'''
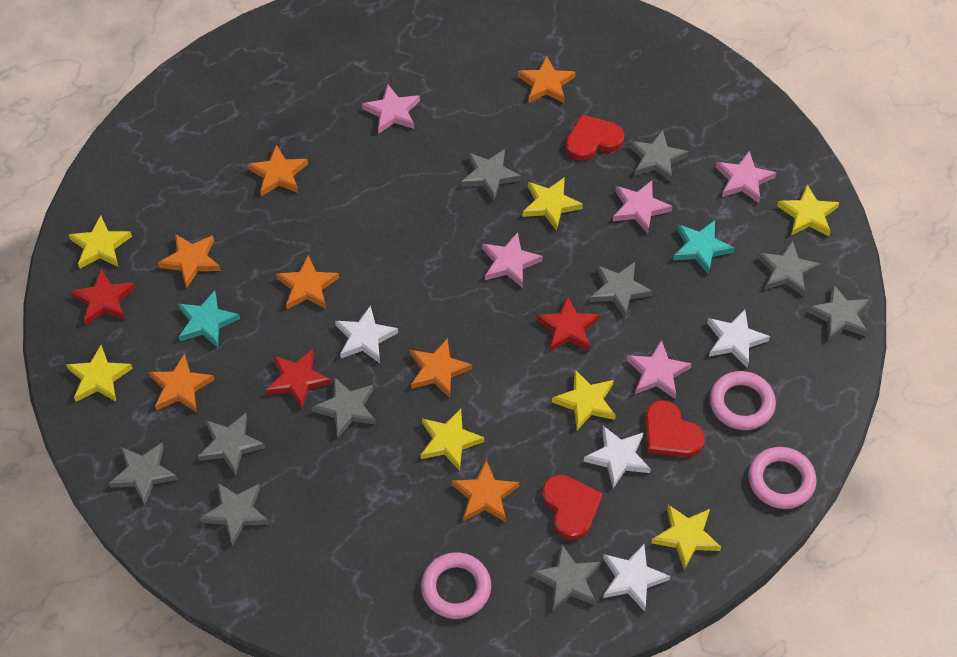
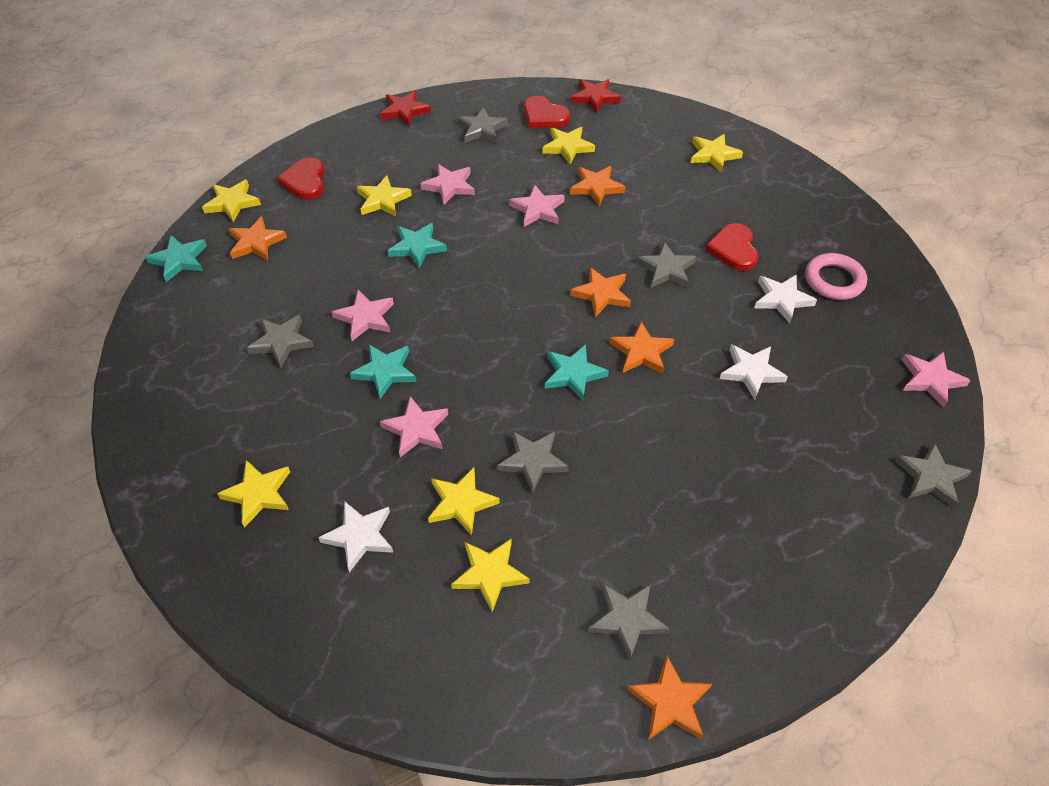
grey star: 10 -> 6
orange star: 7 -> 5
pink ring: 3 -> 1
red star: 3 -> 2
turquoise star: 2 -> 4
white star: 4 -> 3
'''
> **What you have to do**
Each line above should be returned exactly as written, apart from any pictures.

> **Answer to this exercise**
grey star: 10 -> 6
orange star: 7 -> 5
pink ring: 3 -> 1
red star: 3 -> 2
turquoise star: 2 -> 4
white star: 4 -> 3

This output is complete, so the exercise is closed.